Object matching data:
________________________

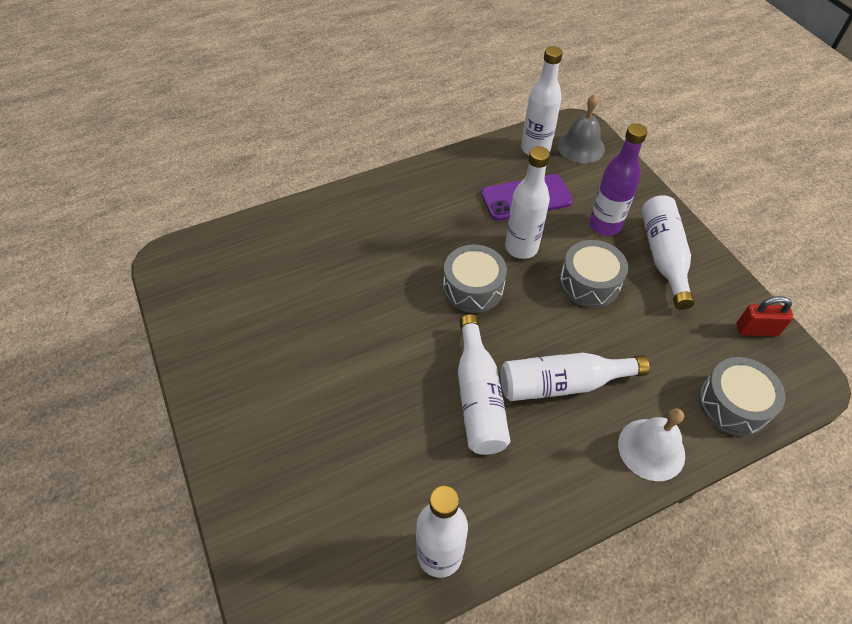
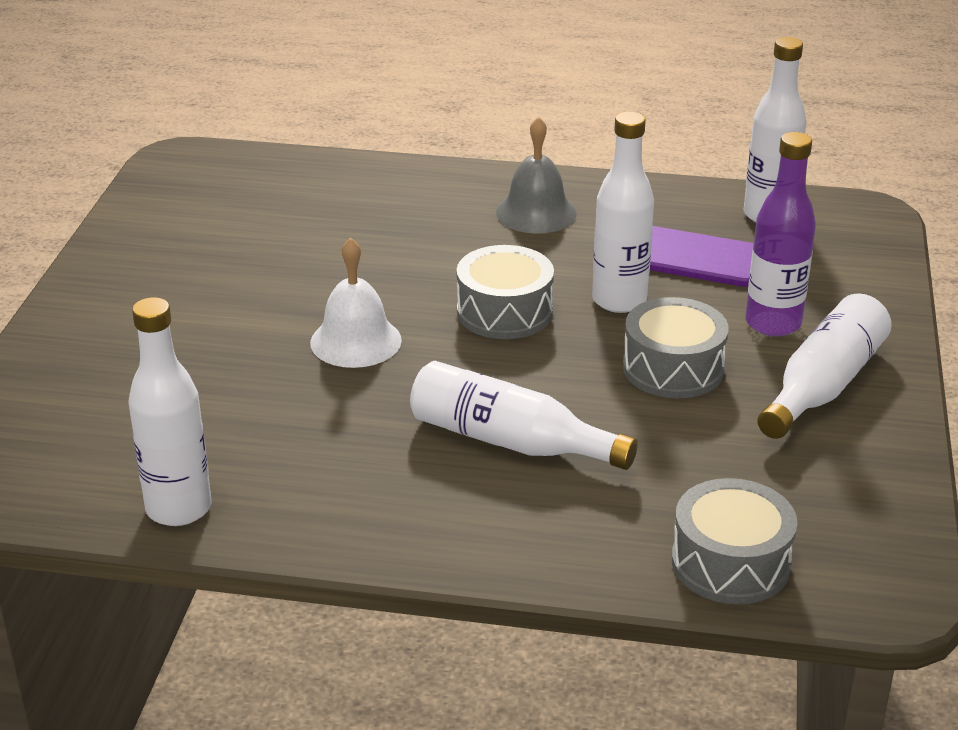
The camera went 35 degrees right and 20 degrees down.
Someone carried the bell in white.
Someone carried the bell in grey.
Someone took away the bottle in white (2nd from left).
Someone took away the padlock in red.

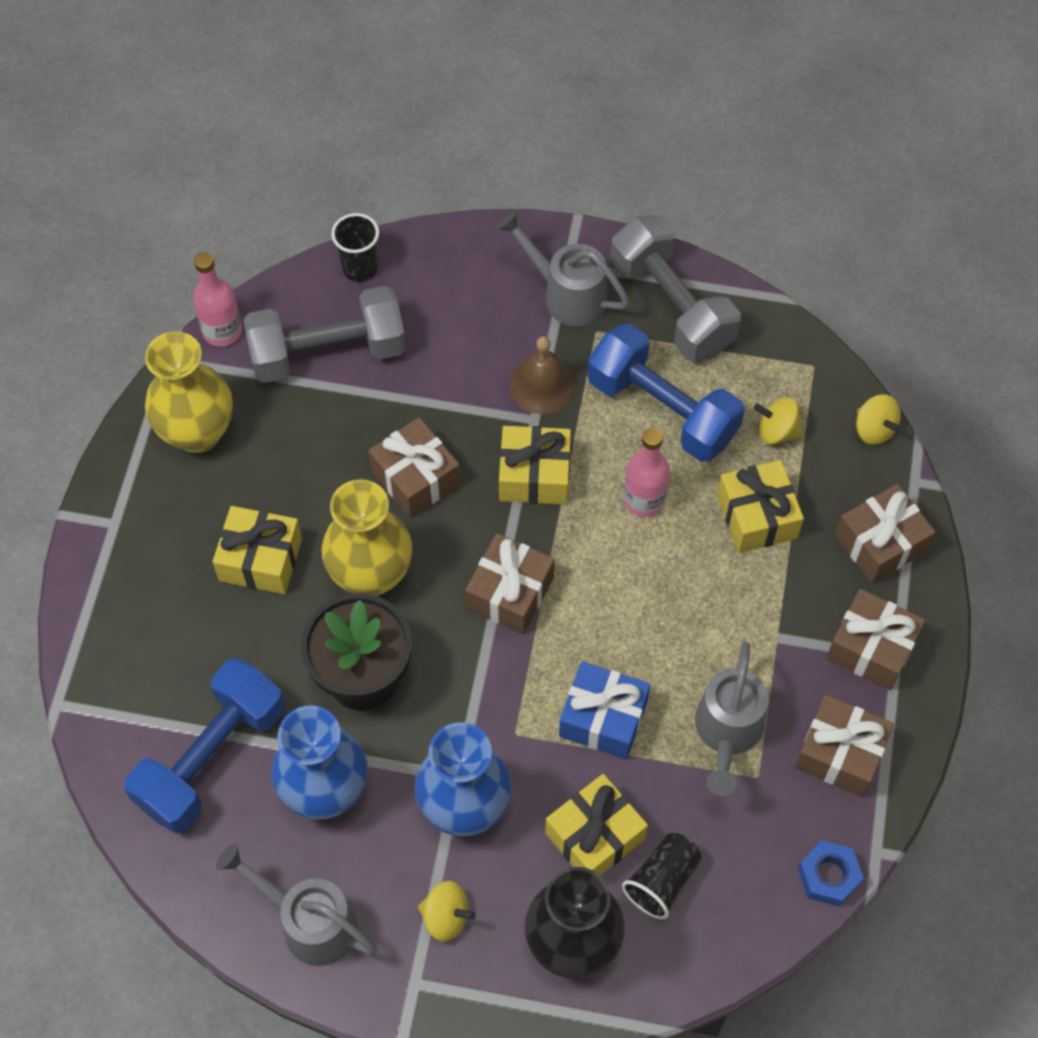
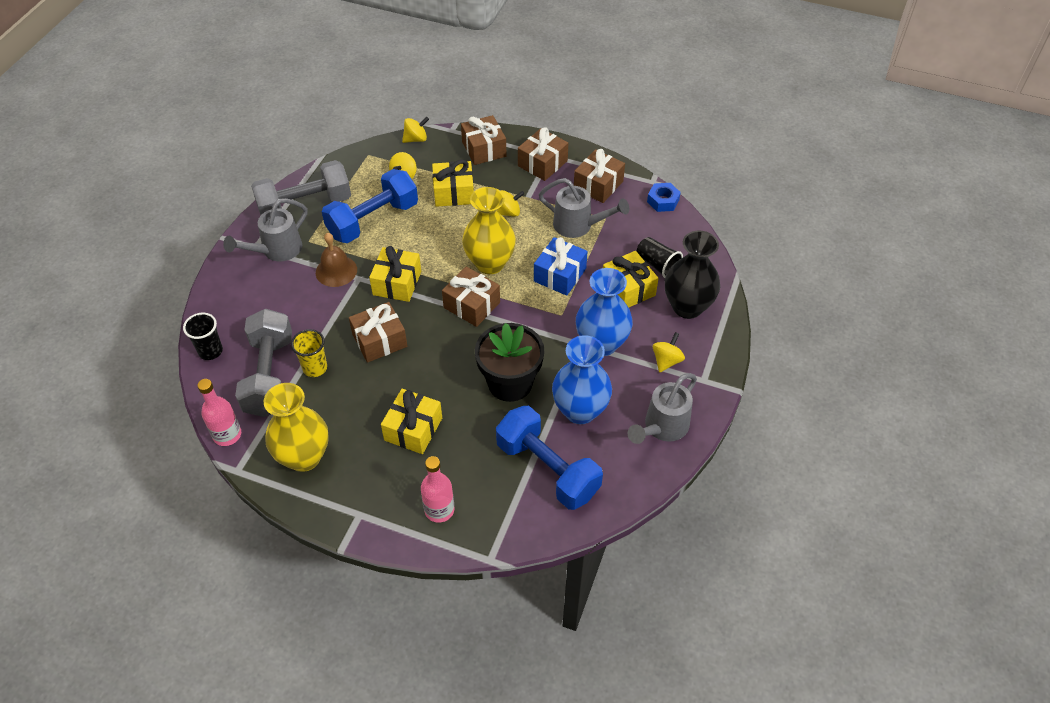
The camera went 80 degrees left and 10 degrees down.
Someone put down the cup in yellow.
Someone carried the bottle in pink (2nd from left).
Someone carried the vase in yellow (2nd from left).
Someone put down the spinning top in yellow (3rd from left).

________________________

Assignment = Every line in the records above that contains the word "white" is to be copied out.

Answer space =
Someone carried the bell in white.
Someone took away the bottle in white (2nd from left).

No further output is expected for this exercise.